* What you are asked to do: Restate word for word every line from the one containing "M1: motor 24V (MA, MB) -> motor 6V (MA, MB)" to the last line of the records below.
** Records supplied follows **
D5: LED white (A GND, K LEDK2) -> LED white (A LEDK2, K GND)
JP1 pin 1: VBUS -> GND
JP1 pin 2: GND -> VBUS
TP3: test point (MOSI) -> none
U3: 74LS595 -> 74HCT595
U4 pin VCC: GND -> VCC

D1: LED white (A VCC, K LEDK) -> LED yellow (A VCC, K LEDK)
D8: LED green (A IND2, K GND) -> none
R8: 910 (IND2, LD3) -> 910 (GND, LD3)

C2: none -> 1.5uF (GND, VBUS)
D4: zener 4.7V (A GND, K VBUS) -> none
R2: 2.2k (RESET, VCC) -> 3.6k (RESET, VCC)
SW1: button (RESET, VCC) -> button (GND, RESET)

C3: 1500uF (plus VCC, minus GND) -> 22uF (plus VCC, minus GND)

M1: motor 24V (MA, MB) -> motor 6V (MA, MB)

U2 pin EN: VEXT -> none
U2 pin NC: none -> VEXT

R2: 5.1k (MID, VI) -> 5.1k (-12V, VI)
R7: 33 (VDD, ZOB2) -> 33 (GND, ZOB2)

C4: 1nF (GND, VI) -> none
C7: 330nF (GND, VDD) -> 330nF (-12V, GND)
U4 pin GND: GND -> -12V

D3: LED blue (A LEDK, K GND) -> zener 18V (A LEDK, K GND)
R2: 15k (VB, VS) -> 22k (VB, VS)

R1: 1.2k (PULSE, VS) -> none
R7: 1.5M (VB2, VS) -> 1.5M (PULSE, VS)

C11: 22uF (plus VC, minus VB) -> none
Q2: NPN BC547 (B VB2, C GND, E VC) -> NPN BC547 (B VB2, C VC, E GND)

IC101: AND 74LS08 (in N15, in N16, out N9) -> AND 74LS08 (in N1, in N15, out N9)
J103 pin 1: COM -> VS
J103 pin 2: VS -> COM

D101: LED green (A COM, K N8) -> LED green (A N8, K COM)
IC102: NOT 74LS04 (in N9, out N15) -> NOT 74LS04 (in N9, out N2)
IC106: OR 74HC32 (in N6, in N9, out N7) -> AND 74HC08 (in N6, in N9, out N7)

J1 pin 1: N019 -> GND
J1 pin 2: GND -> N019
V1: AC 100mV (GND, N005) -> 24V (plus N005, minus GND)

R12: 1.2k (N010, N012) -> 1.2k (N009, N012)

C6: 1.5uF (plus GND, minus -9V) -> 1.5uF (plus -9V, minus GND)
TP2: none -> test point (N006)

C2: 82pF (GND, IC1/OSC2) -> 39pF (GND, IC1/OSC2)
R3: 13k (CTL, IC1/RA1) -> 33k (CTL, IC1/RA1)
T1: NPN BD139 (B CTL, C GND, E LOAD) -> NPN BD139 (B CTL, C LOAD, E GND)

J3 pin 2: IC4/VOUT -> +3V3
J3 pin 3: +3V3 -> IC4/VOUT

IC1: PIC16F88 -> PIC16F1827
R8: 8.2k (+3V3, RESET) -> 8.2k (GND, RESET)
** End of Records supplied **
* Solution below:
M1: motor 24V (MA, MB) -> motor 6V (MA, MB)

U2 pin EN: VEXT -> none
U2 pin NC: none -> VEXT

R2: 5.1k (MID, VI) -> 5.1k (-12V, VI)
R7: 33 (VDD, ZOB2) -> 33 (GND, ZOB2)

C4: 1nF (GND, VI) -> none
C7: 330nF (GND, VDD) -> 330nF (-12V, GND)
U4 pin GND: GND -> -12V

D3: LED blue (A LEDK, K GND) -> zener 18V (A LEDK, K GND)
R2: 15k (VB, VS) -> 22k (VB, VS)

R1: 1.2k (PULSE, VS) -> none
R7: 1.5M (VB2, VS) -> 1.5M (PULSE, VS)

C11: 22uF (plus VC, minus VB) -> none
Q2: NPN BC547 (B VB2, C GND, E VC) -> NPN BC547 (B VB2, C VC, E GND)

IC101: AND 74LS08 (in N15, in N16, out N9) -> AND 74LS08 (in N1, in N15, out N9)
J103 pin 1: COM -> VS
J103 pin 2: VS -> COM

D101: LED green (A COM, K N8) -> LED green (A N8, K COM)
IC102: NOT 74LS04 (in N9, out N15) -> NOT 74LS04 (in N9, out N2)
IC106: OR 74HC32 (in N6, in N9, out N7) -> AND 74HC08 (in N6, in N9, out N7)

J1 pin 1: N019 -> GND
J1 pin 2: GND -> N019
V1: AC 100mV (GND, N005) -> 24V (plus N005, minus GND)

R12: 1.2k (N010, N012) -> 1.2k (N009, N012)

C6: 1.5uF (plus GND, minus -9V) -> 1.5uF (plus -9V, minus GND)
TP2: none -> test point (N006)

C2: 82pF (GND, IC1/OSC2) -> 39pF (GND, IC1/OSC2)
R3: 13k (CTL, IC1/RA1) -> 33k (CTL, IC1/RA1)
T1: NPN BD139 (B CTL, C GND, E LOAD) -> NPN BD139 (B CTL, C LOAD, E GND)

J3 pin 2: IC4/VOUT -> +3V3
J3 pin 3: +3V3 -> IC4/VOUT

IC1: PIC16F88 -> PIC16F1827
R8: 8.2k (+3V3, RESET) -> 8.2k (GND, RESET)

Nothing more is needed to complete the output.